Modification records
* * * *

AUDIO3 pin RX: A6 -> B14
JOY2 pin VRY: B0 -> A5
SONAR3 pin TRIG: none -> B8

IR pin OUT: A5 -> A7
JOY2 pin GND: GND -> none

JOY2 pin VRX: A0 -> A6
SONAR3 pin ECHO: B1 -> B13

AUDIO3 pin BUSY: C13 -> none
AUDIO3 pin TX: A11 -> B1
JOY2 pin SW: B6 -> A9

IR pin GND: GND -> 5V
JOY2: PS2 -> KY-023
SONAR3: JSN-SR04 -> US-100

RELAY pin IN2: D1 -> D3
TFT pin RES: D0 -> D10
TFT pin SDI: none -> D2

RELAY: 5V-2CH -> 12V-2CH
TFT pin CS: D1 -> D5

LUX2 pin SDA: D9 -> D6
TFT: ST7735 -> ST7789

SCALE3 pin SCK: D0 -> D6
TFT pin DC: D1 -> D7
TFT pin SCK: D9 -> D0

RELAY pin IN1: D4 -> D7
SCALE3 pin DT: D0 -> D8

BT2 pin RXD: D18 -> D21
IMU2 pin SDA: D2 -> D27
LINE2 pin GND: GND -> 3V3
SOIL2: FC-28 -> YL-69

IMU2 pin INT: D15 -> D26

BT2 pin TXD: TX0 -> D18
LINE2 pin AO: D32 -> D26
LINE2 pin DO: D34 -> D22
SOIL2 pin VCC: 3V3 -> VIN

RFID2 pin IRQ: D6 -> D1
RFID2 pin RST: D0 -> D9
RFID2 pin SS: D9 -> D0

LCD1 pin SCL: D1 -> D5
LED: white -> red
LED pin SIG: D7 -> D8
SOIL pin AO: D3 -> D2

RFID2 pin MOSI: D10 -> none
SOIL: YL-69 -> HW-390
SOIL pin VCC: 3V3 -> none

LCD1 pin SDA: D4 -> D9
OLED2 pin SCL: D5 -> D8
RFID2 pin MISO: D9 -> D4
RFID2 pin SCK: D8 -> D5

* * * *

__THE PROBLEM__:
What you return should be exactly the lines above, starting at the one with "SONAR3 pin TRIG: none -> B8" and ending at the one with "BT2 pin RXD: D18 -> D21", and nothing else.

__ANSWER SECTION__:
SONAR3 pin TRIG: none -> B8

IR pin OUT: A5 -> A7
JOY2 pin GND: GND -> none

JOY2 pin VRX: A0 -> A6
SONAR3 pin ECHO: B1 -> B13

AUDIO3 pin BUSY: C13 -> none
AUDIO3 pin TX: A11 -> B1
JOY2 pin SW: B6 -> A9

IR pin GND: GND -> 5V
JOY2: PS2 -> KY-023
SONAR3: JSN-SR04 -> US-100

RELAY pin IN2: D1 -> D3
TFT pin RES: D0 -> D10
TFT pin SDI: none -> D2

RELAY: 5V-2CH -> 12V-2CH
TFT pin CS: D1 -> D5

LUX2 pin SDA: D9 -> D6
TFT: ST7735 -> ST7789

SCALE3 pin SCK: D0 -> D6
TFT pin DC: D1 -> D7
TFT pin SCK: D9 -> D0

RELAY pin IN1: D4 -> D7
SCALE3 pin DT: D0 -> D8

BT2 pin RXD: D18 -> D21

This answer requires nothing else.